*** Provided entries Section Begins ***

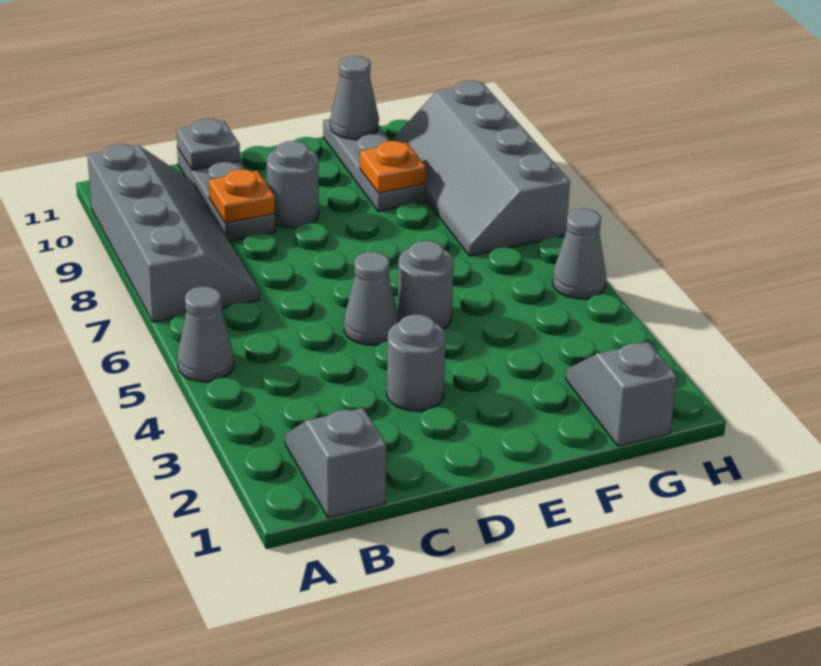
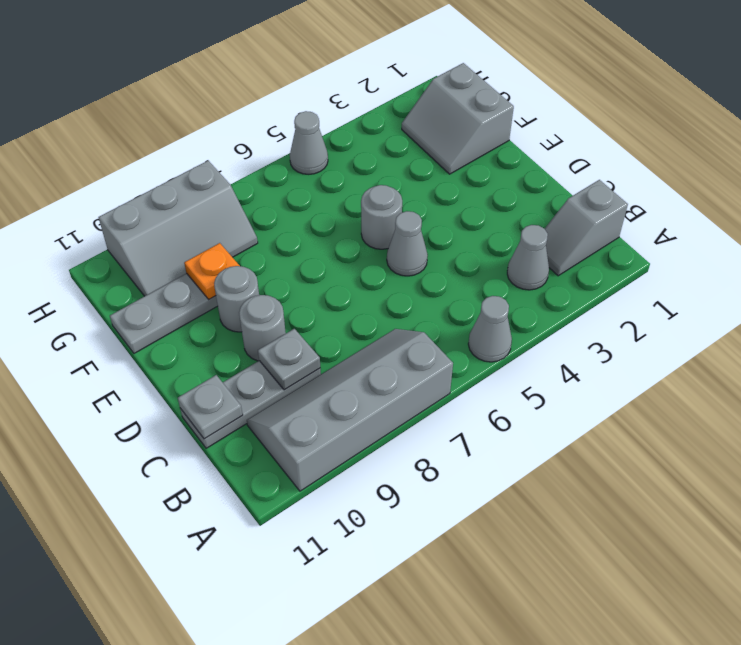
orange plate C9 level 2 -> grey plate C9 level 2
grey round brick D3 level 1 -> grey round brick E9 level 1
grey cone F11 level 2 -> grey cone B3 level 1
grey slope G1:G2 level 1 top 1 -> grey slope F1:G2 level 1 top 1
grey slope G7:H10 level 1 top H -> grey slope G8:H10 level 1 top H

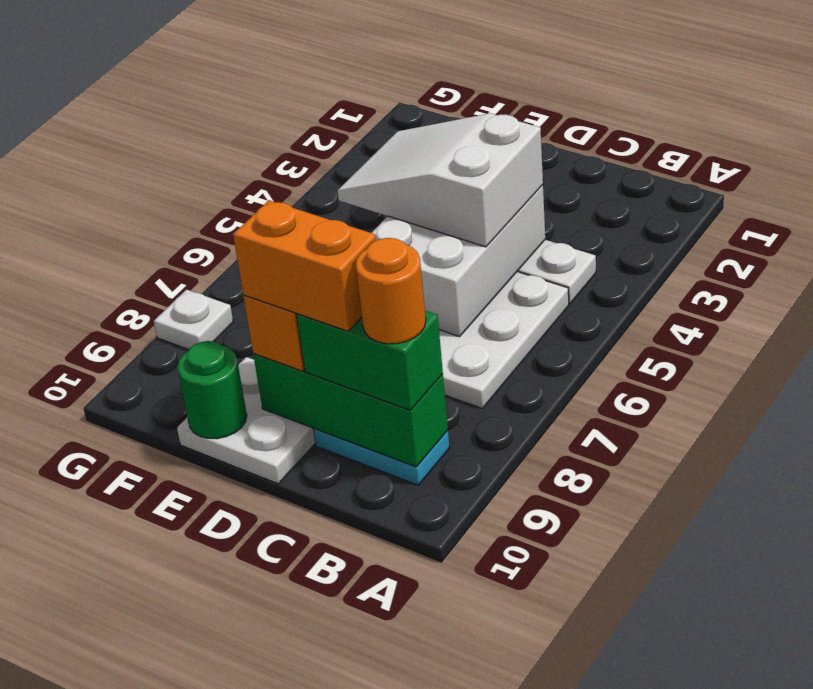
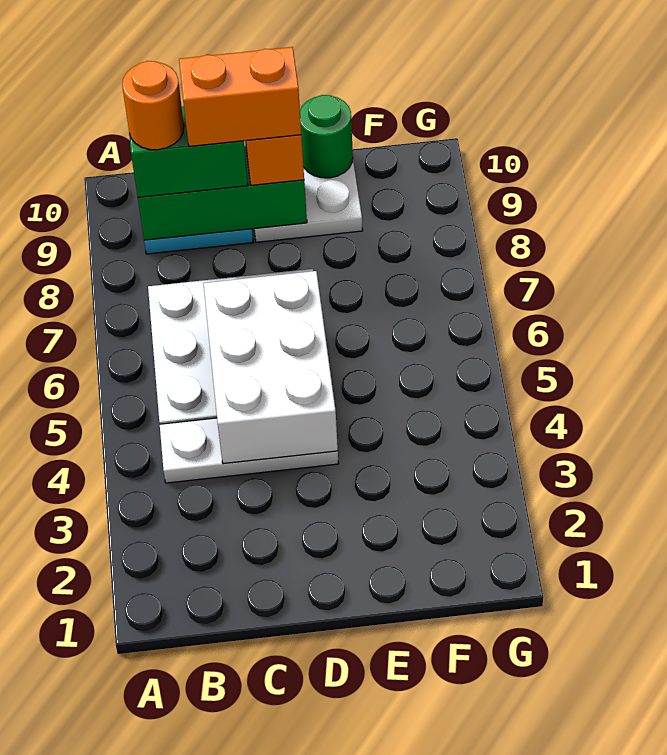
white slope C4:E5 level 3 top C -> none
white plate G8 level 1 -> none

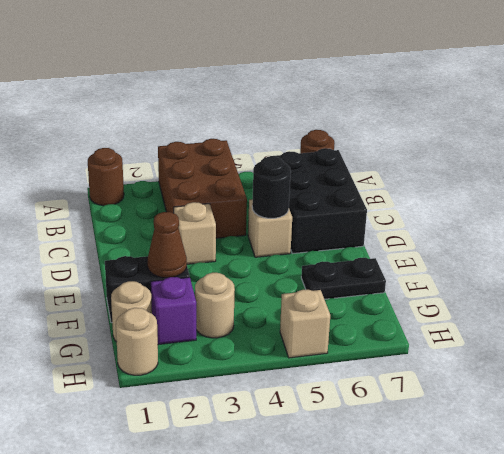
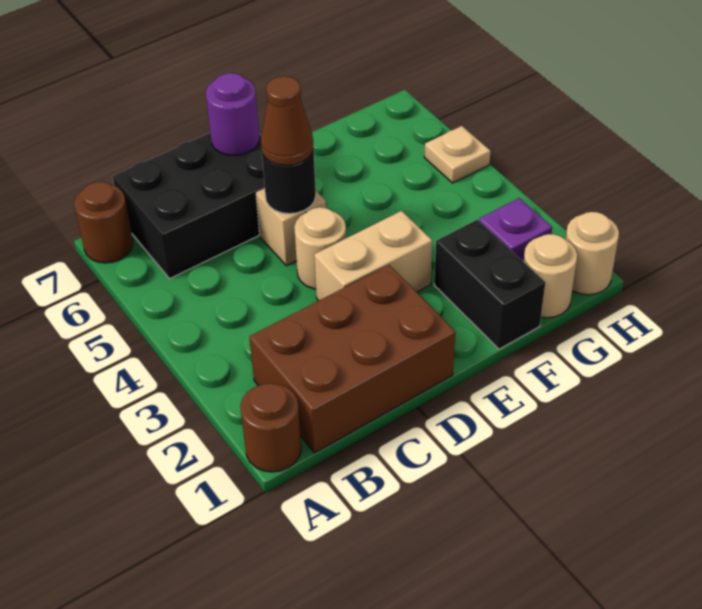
brown brick A3:C4 level 1 -> brown brick B1:D2 level 1
tan brick D3 level 1 -> tan brick D3:E3 level 1
none -> purple round brick D7 level 2
brown cone F2 level 2 -> brown cone D5 level 3
black plate F6:F7 level 1 -> none
tan round brick G3 level 1 -> tan round brick D4 level 1
tan brick H5 level 1 -> tan plate H5 level 1

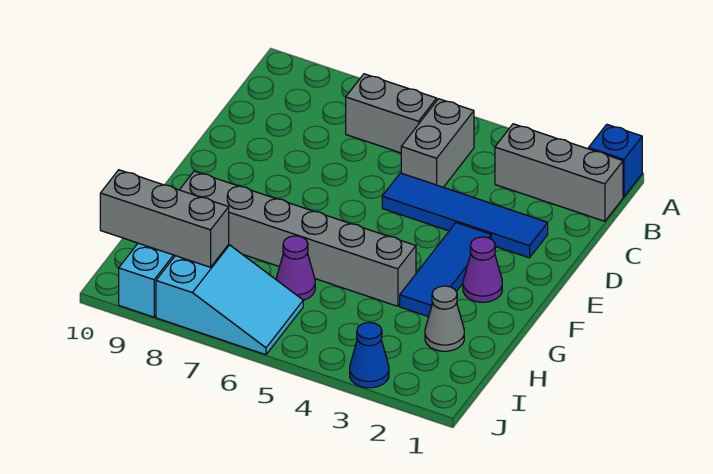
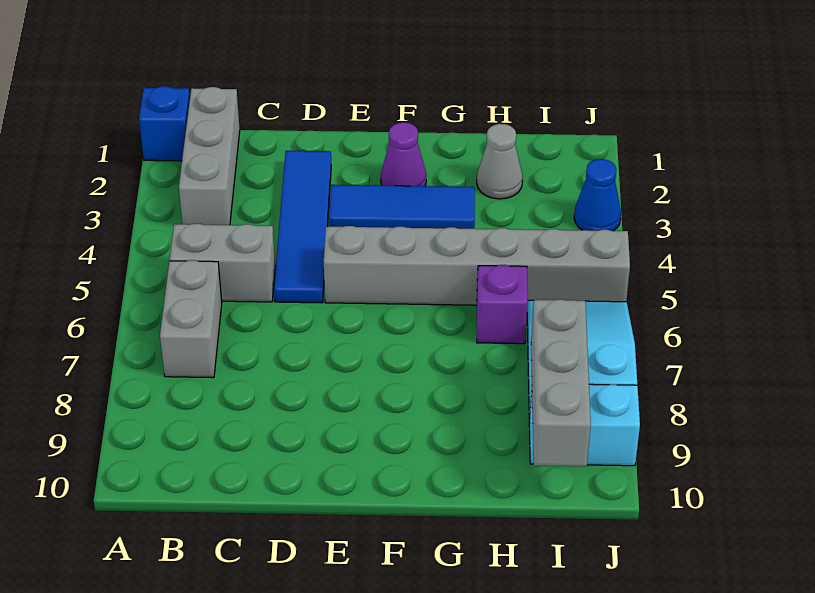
grey brick G4:G9 level 1 -> grey brick E5:J5 level 1
purple cone H6 level 1 -> purple brick H6 level 1

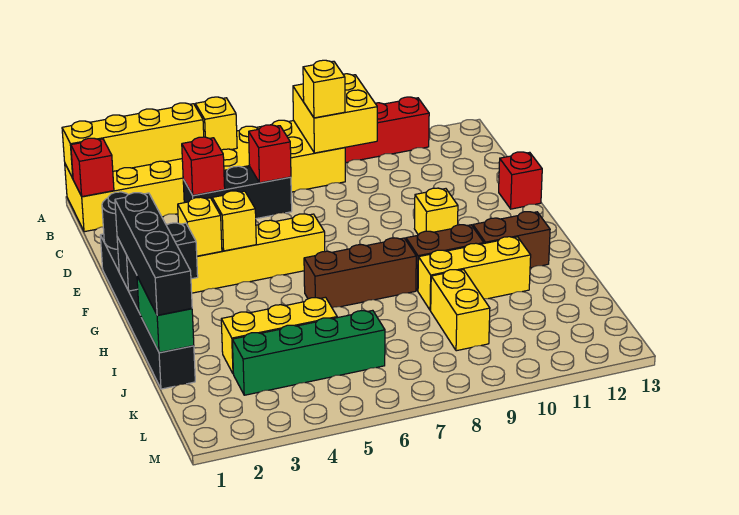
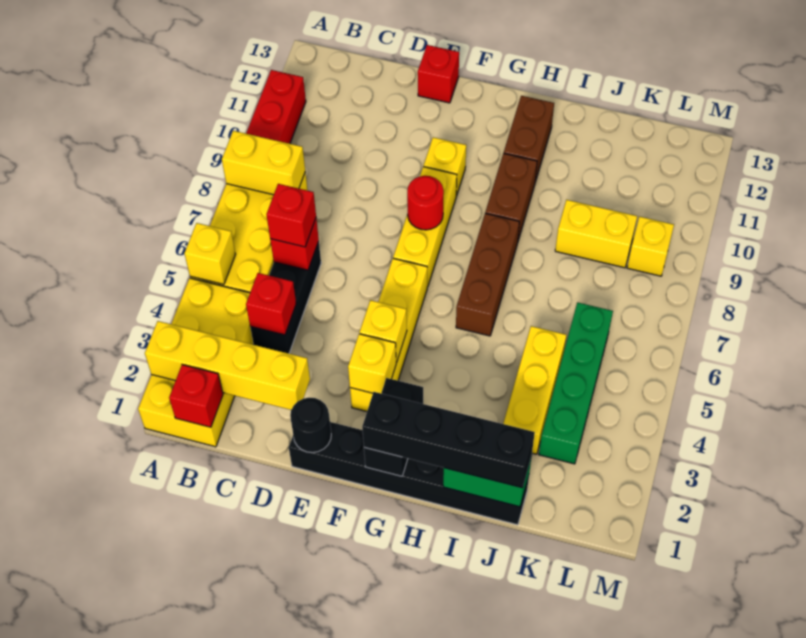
yellow brick A1:A4 level 2 -> yellow brick A2:D2 level 2
yellow brick A8:B9 level 2 -> yellow brick A8:B8 level 2
yellow brick B8 level 3 -> yellow brick L9 level 1
none -> red brick C6 level 3
none -> red round brick F8 level 2
yellow brick I9:I11 level 1 -> yellow brick F7:F9 level 1

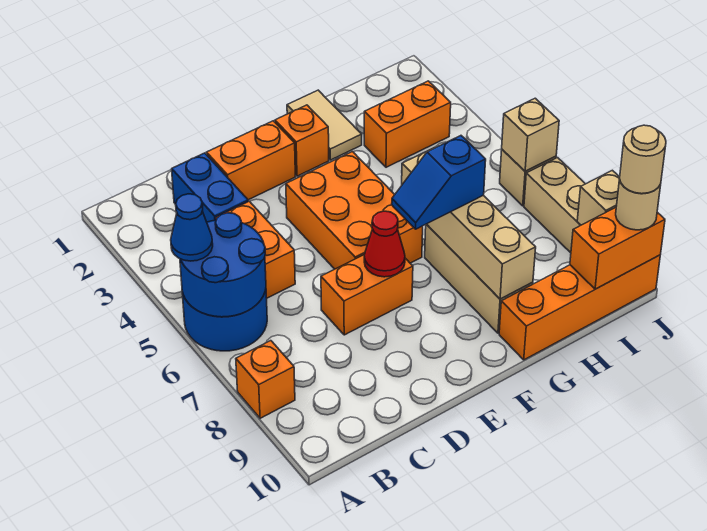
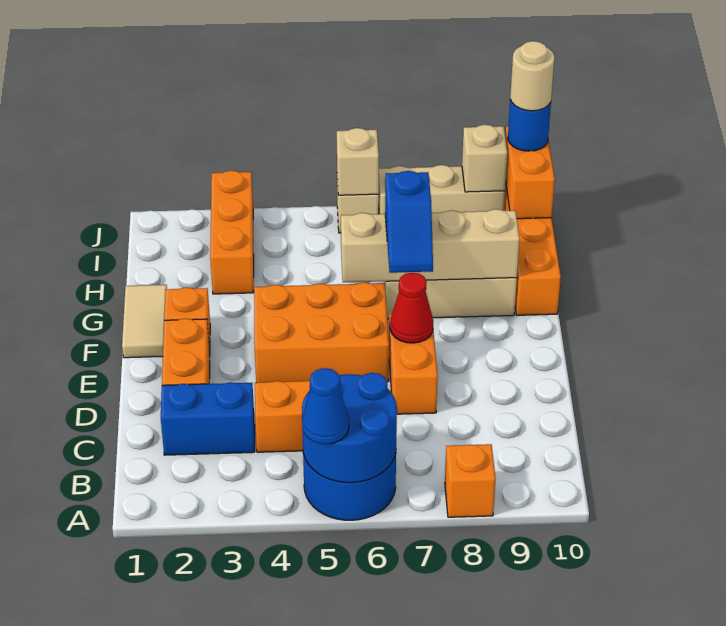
tan tile G1:G2 level 1 -> tan tile F1:G1 level 1
orange brick H3:I3 level 1 -> orange brick H3:J3 level 1
tan round brick J10 level 3 -> blue round brick J10 level 3

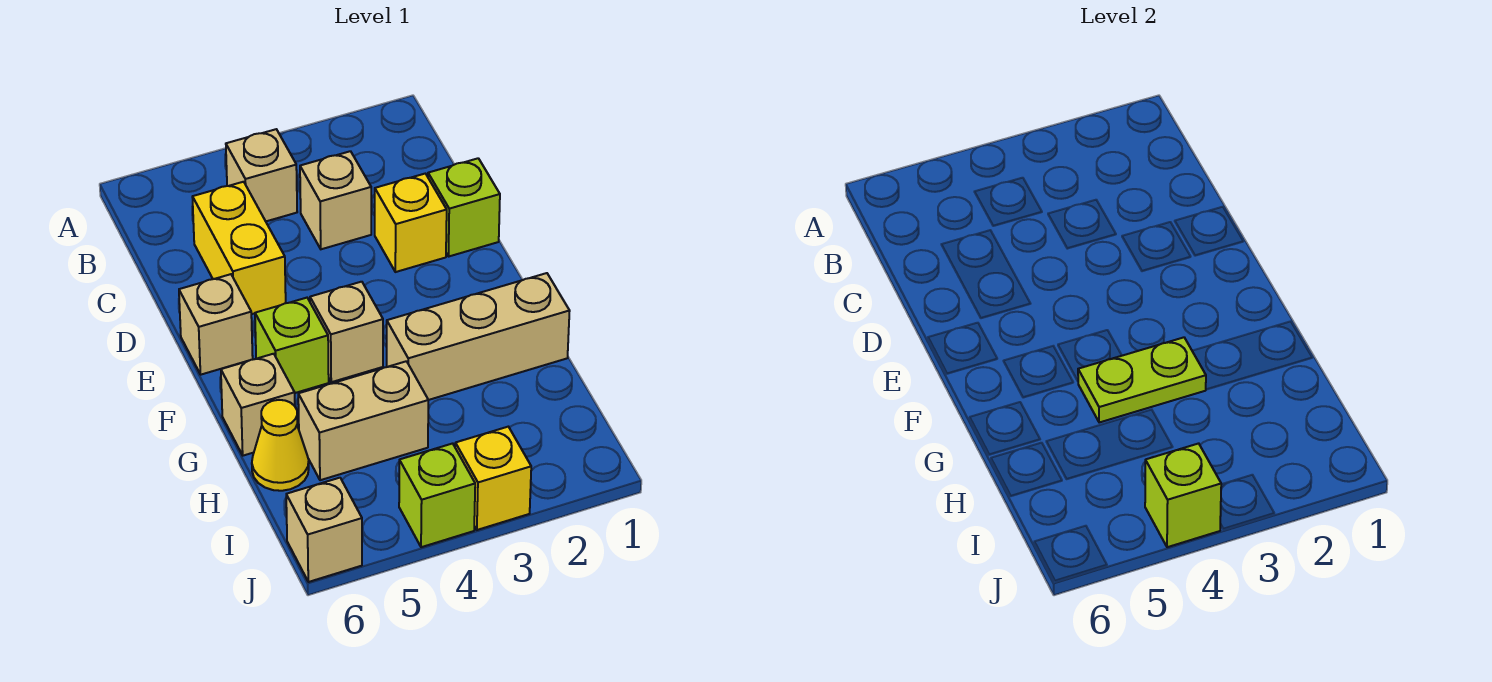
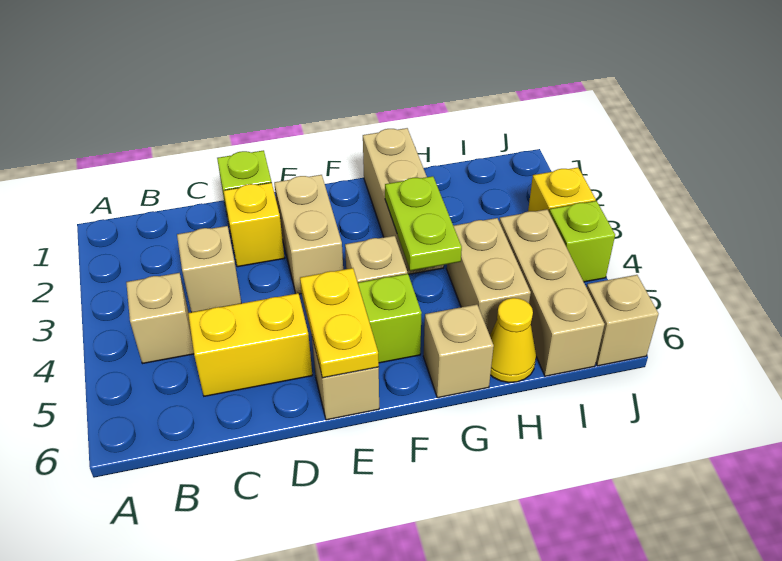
none -> tan brick E2:E3 level 1
none -> yellow plate E5:E6 level 2
none -> tan brick I4:I6 level 1
lime brick J4 level 2 -> none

*** Provided entries Section Ends ***

* [What the task requires]: What is needed is every line of the records above that contains the word "cone".

* [Finished exercise]:
grey cone F11 level 2 -> grey cone B3 level 1
brown cone F2 level 2 -> brown cone D5 level 3
purple cone H6 level 1 -> purple brick H6 level 1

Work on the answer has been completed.